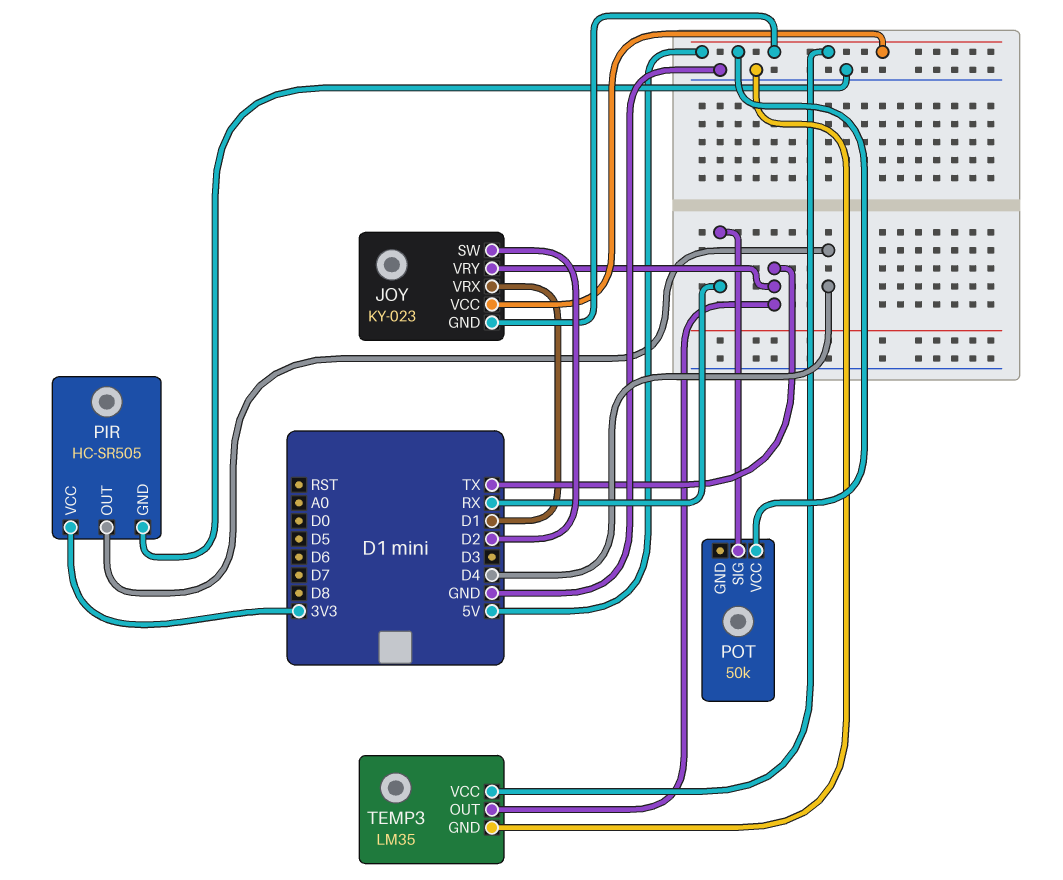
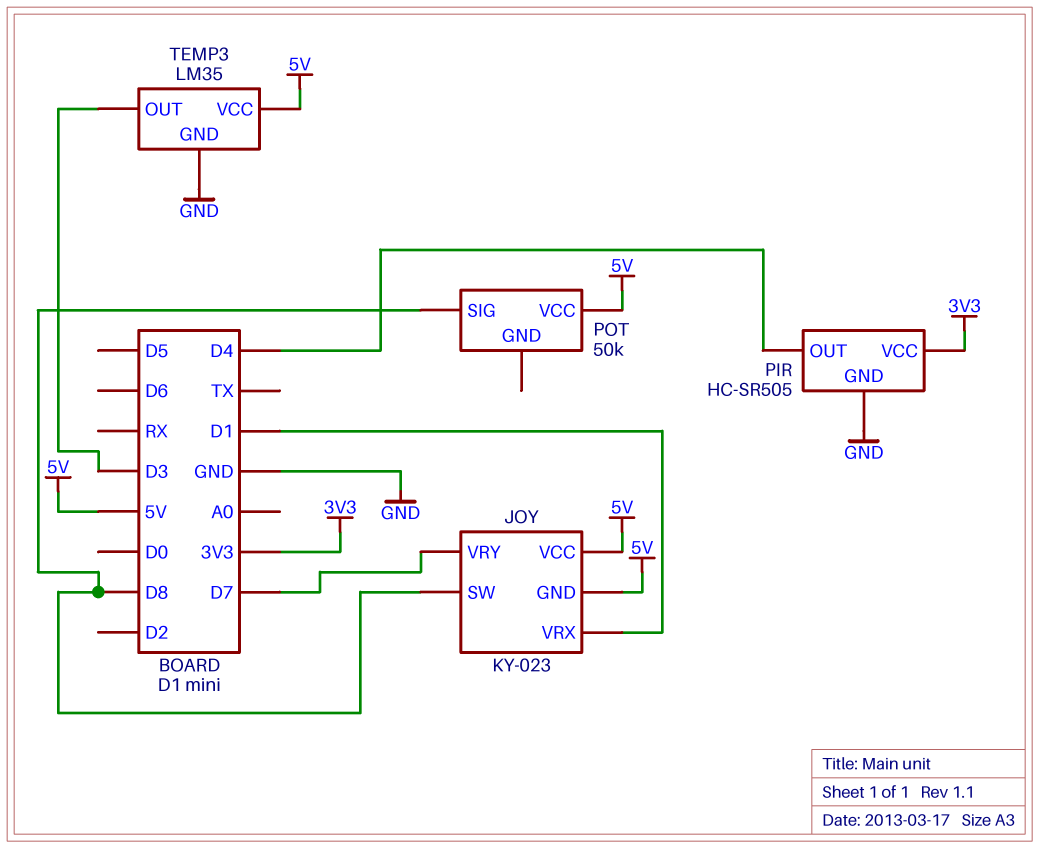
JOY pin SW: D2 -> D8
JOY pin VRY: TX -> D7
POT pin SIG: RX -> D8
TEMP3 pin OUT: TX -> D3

...

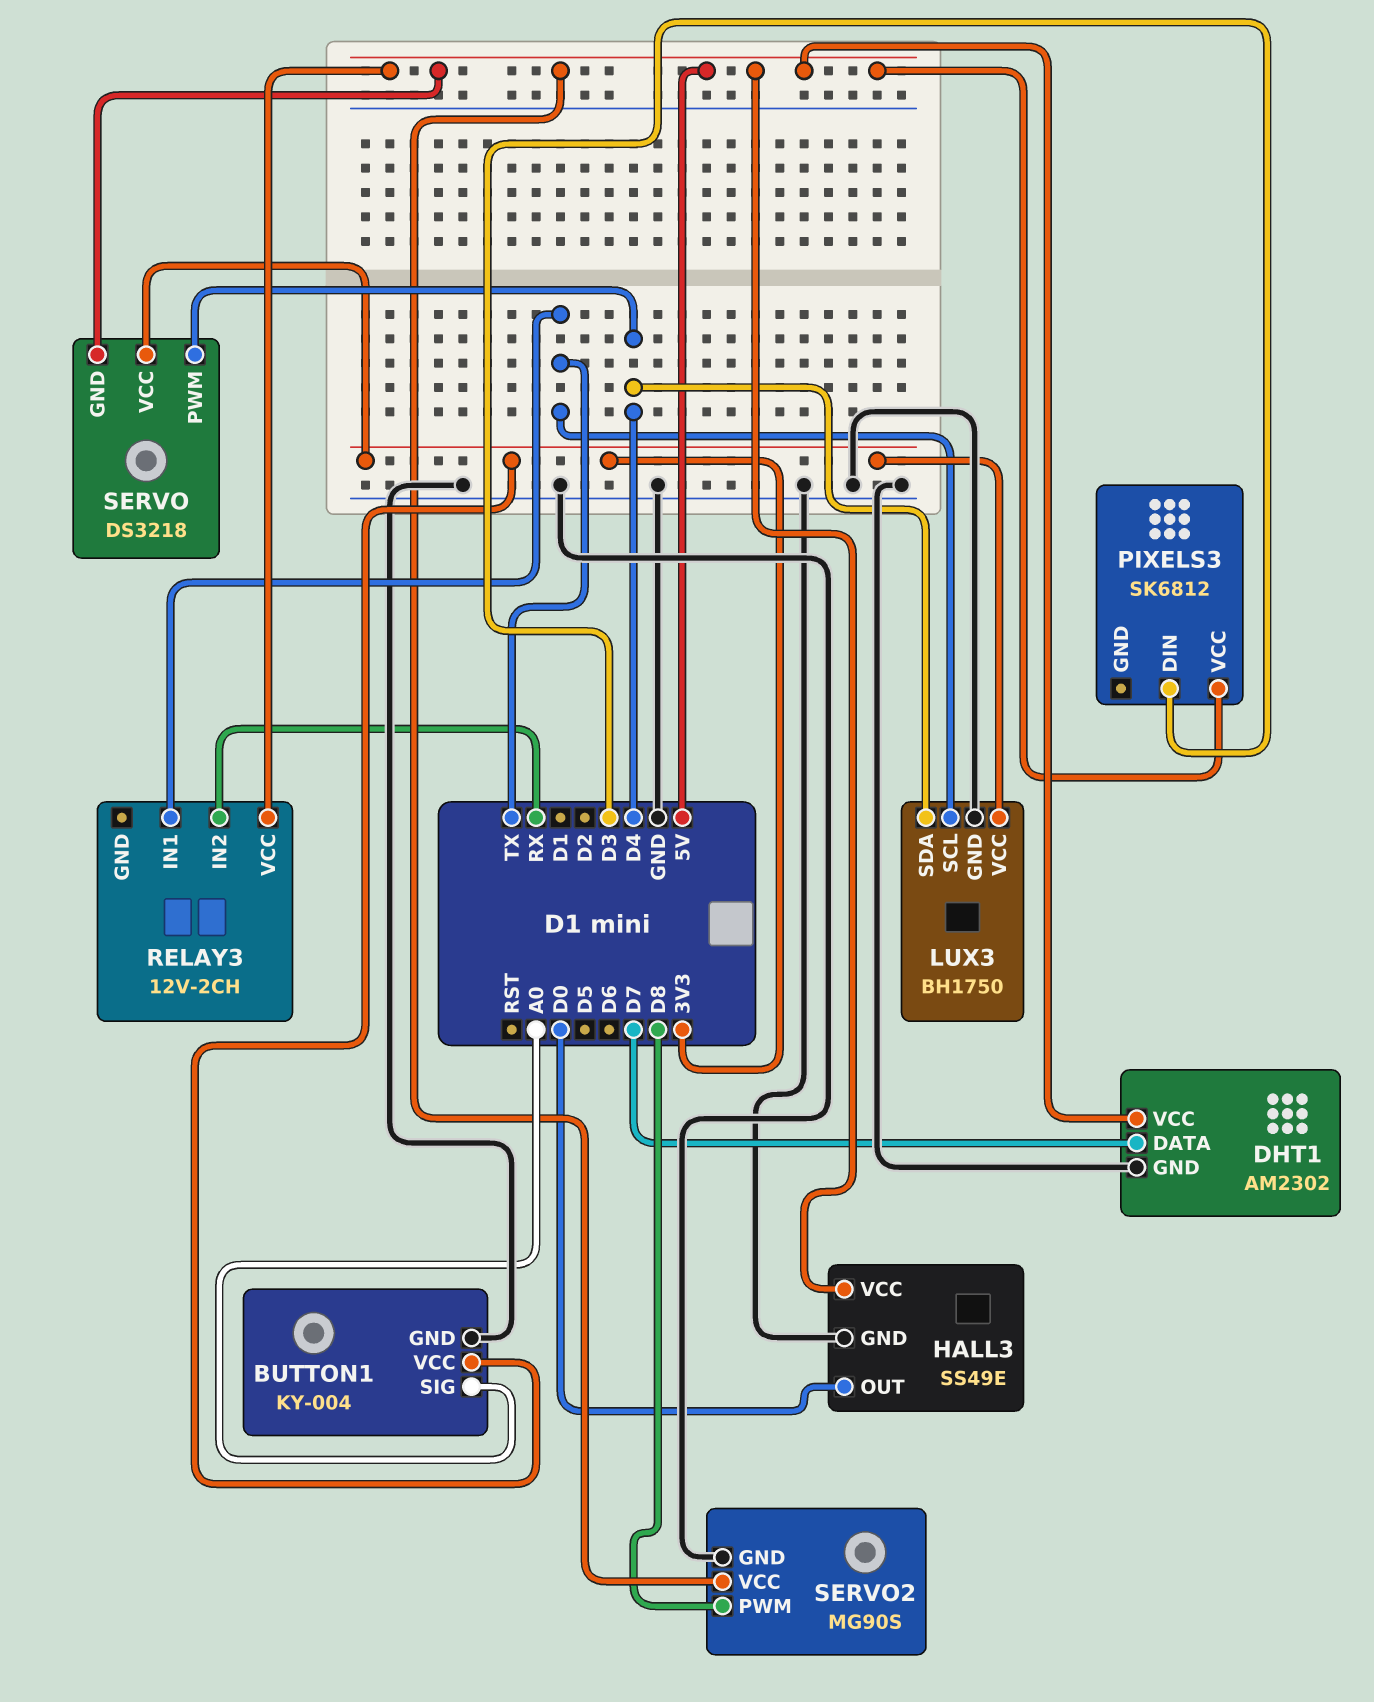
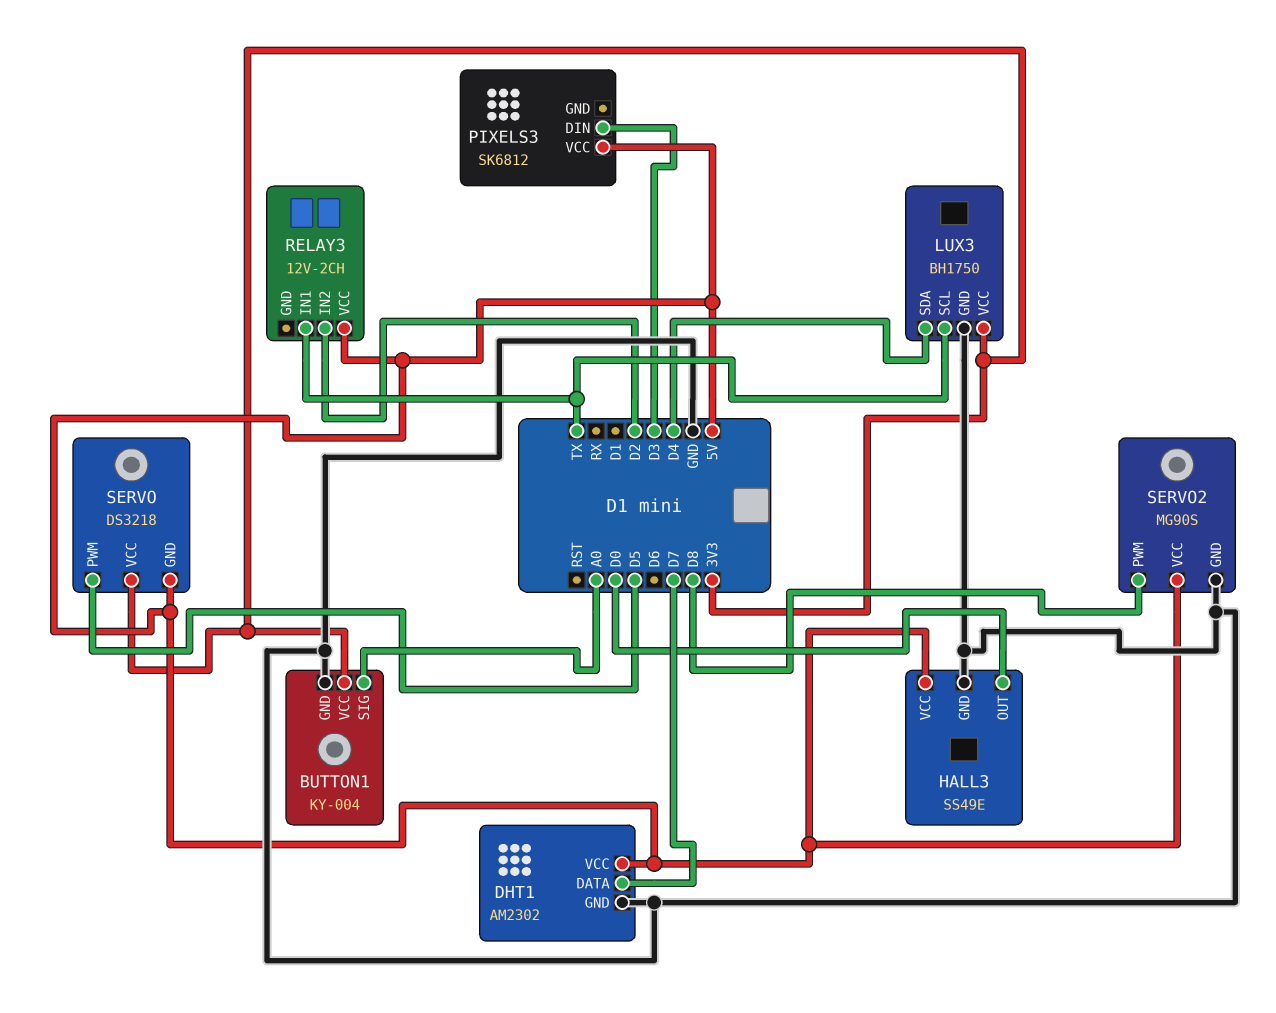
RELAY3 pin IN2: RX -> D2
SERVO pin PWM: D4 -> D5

...

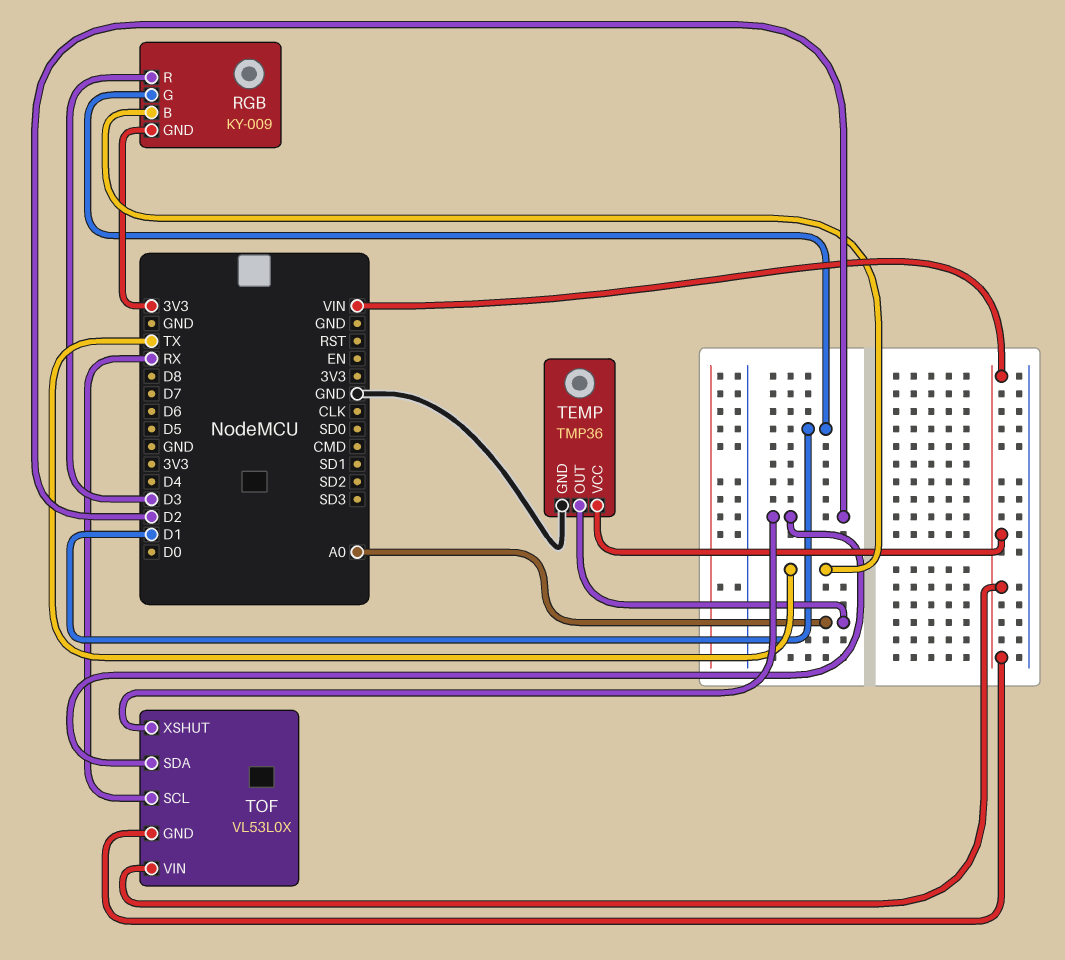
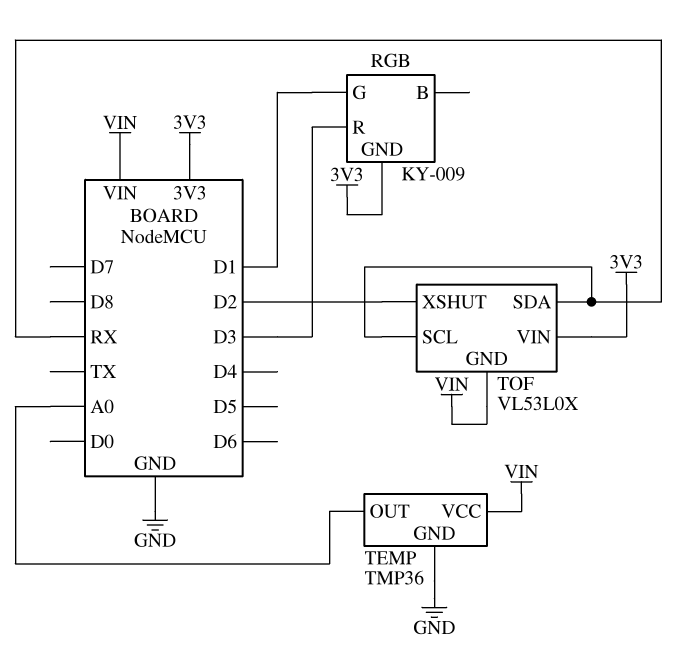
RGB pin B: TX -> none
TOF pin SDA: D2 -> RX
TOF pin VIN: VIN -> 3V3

_Exercise details_
Print exactly the lines above, between the one holding "JOY pin VRY: TX -> D7" and the one holding "TEMP3 pin OUT: TX -> D3", inclusive, and nothing besides.

_Exercise answer_
JOY pin VRY: TX -> D7
POT pin SIG: RX -> D8
TEMP3 pin OUT: TX -> D3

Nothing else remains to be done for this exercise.